- [Work instructions]: Print exactly, and only, the lines running from the line containing "L1: 68mH (N_6, VDD) -> 33mH (N_6, VDD)" through the end of the records below.

- [Source data]:
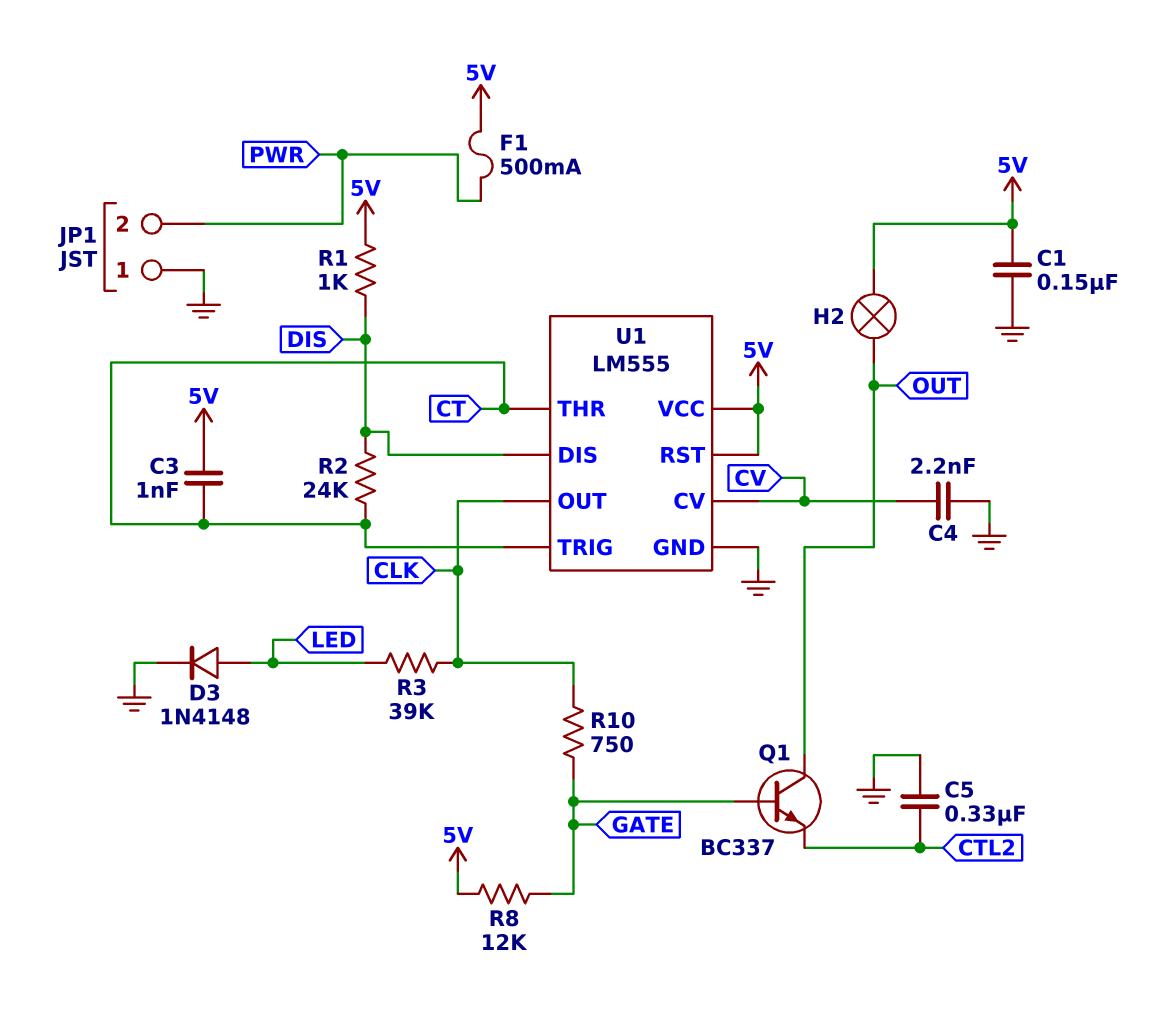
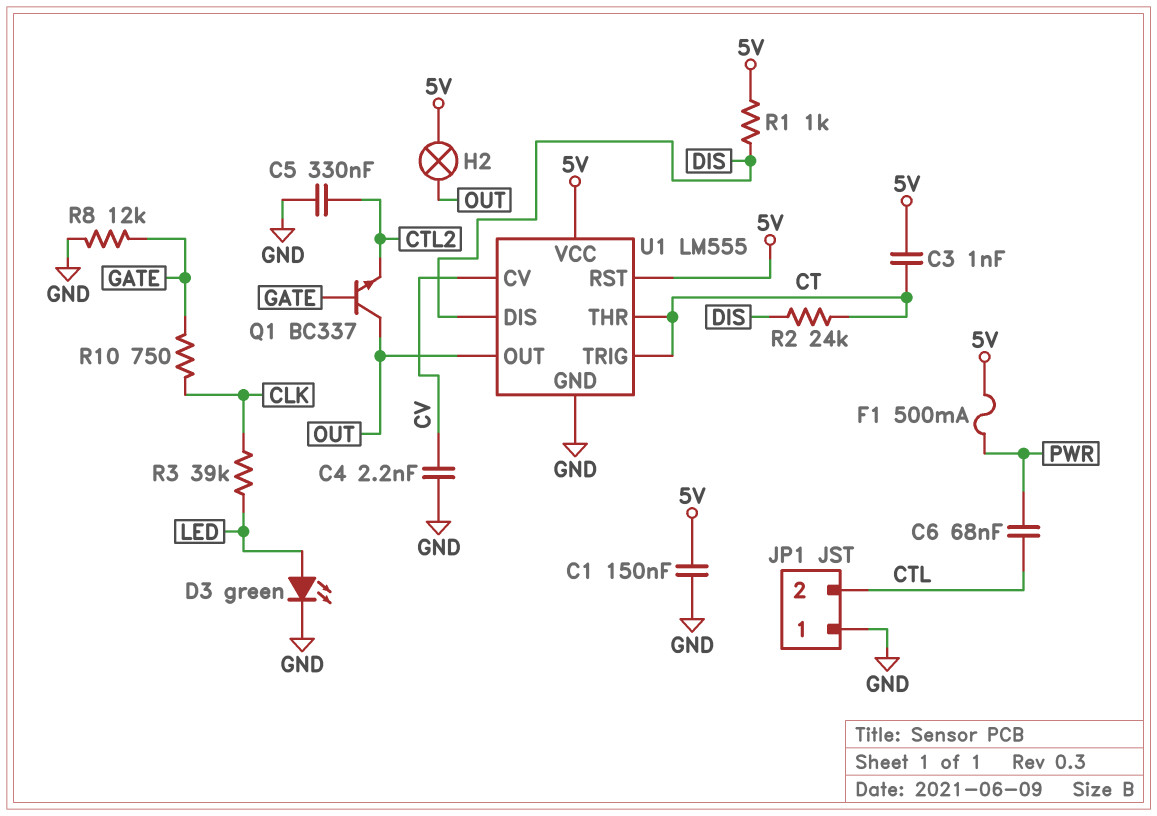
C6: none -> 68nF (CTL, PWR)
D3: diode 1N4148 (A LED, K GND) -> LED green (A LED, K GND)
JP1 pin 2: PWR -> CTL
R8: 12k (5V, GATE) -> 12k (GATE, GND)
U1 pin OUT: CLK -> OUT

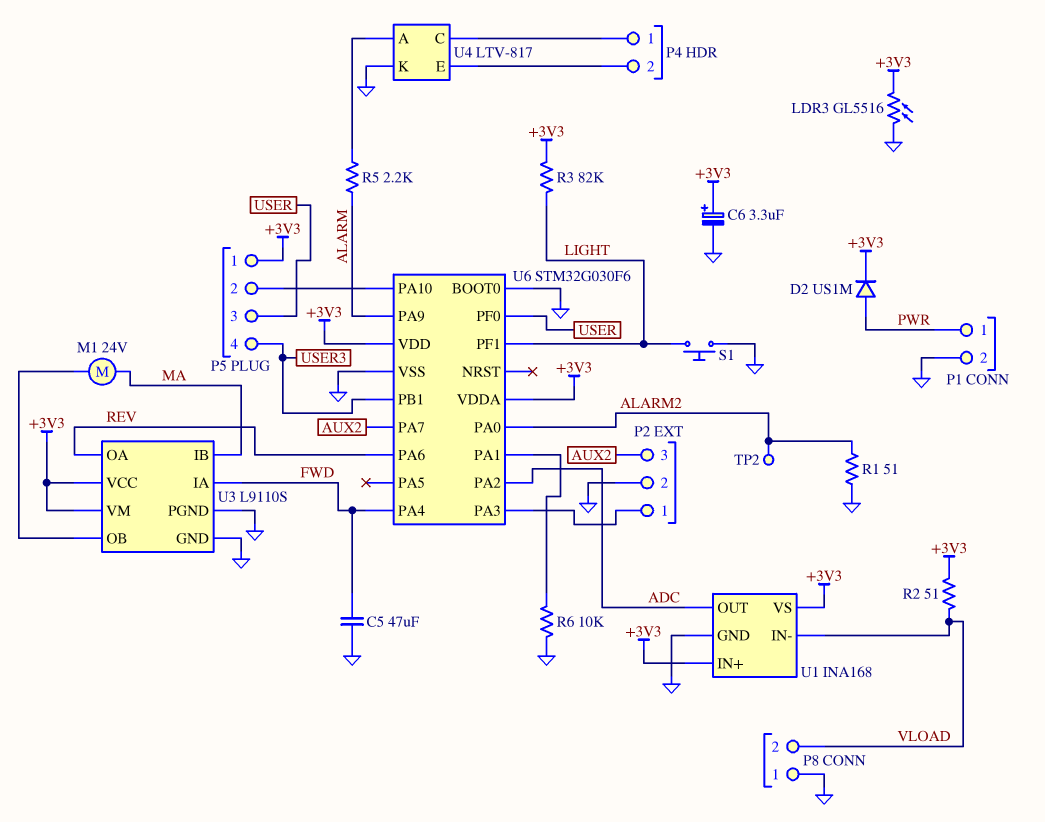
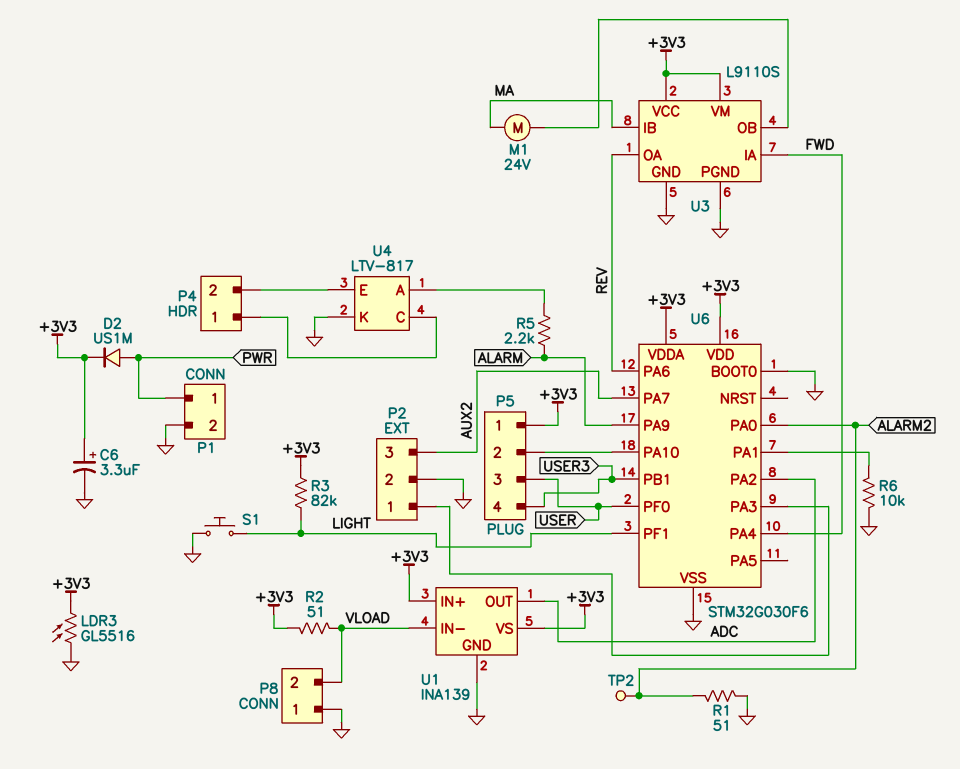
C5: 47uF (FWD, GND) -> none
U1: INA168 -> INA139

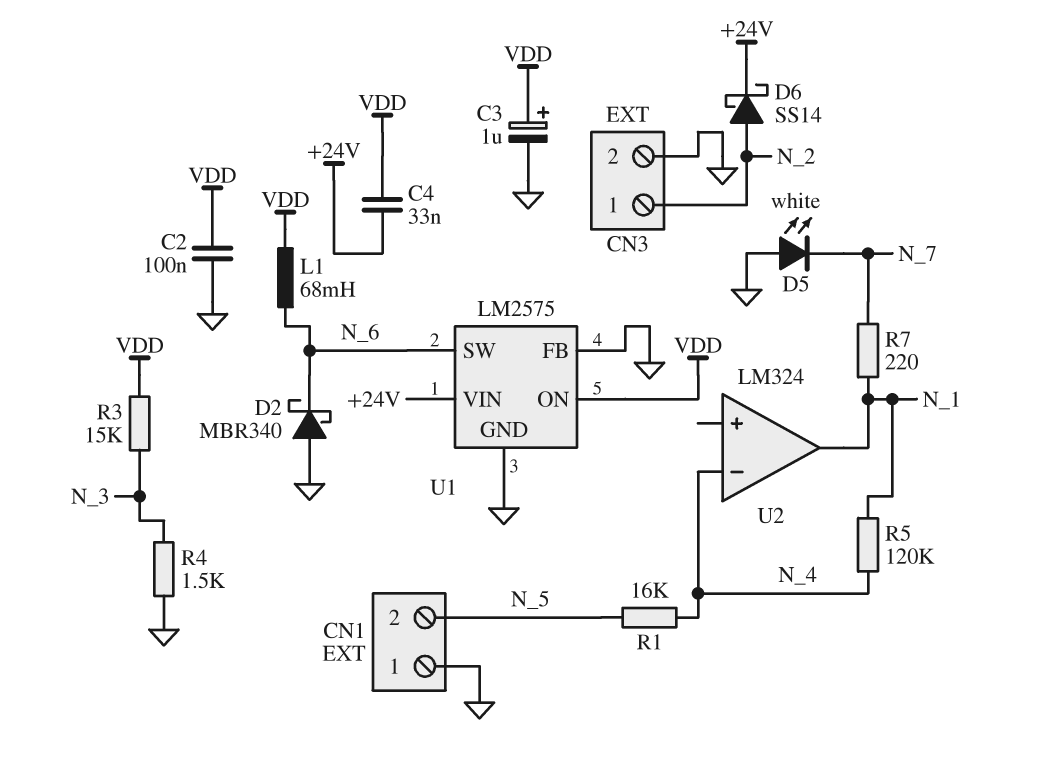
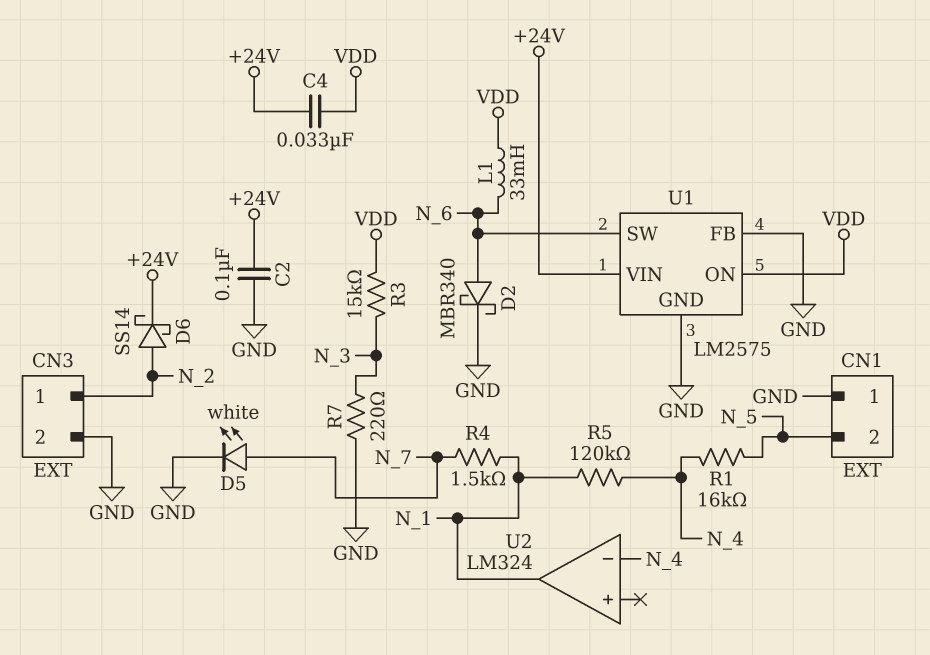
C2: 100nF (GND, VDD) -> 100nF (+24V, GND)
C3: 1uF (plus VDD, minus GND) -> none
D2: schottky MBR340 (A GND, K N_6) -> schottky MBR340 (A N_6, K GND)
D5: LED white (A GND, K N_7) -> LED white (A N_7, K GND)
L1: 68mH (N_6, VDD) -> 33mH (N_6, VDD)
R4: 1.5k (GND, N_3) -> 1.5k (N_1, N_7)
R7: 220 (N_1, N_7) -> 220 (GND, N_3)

- [The answer]:
L1: 68mH (N_6, VDD) -> 33mH (N_6, VDD)
R4: 1.5k (GND, N_3) -> 1.5k (N_1, N_7)
R7: 220 (N_1, N_7) -> 220 (GND, N_3)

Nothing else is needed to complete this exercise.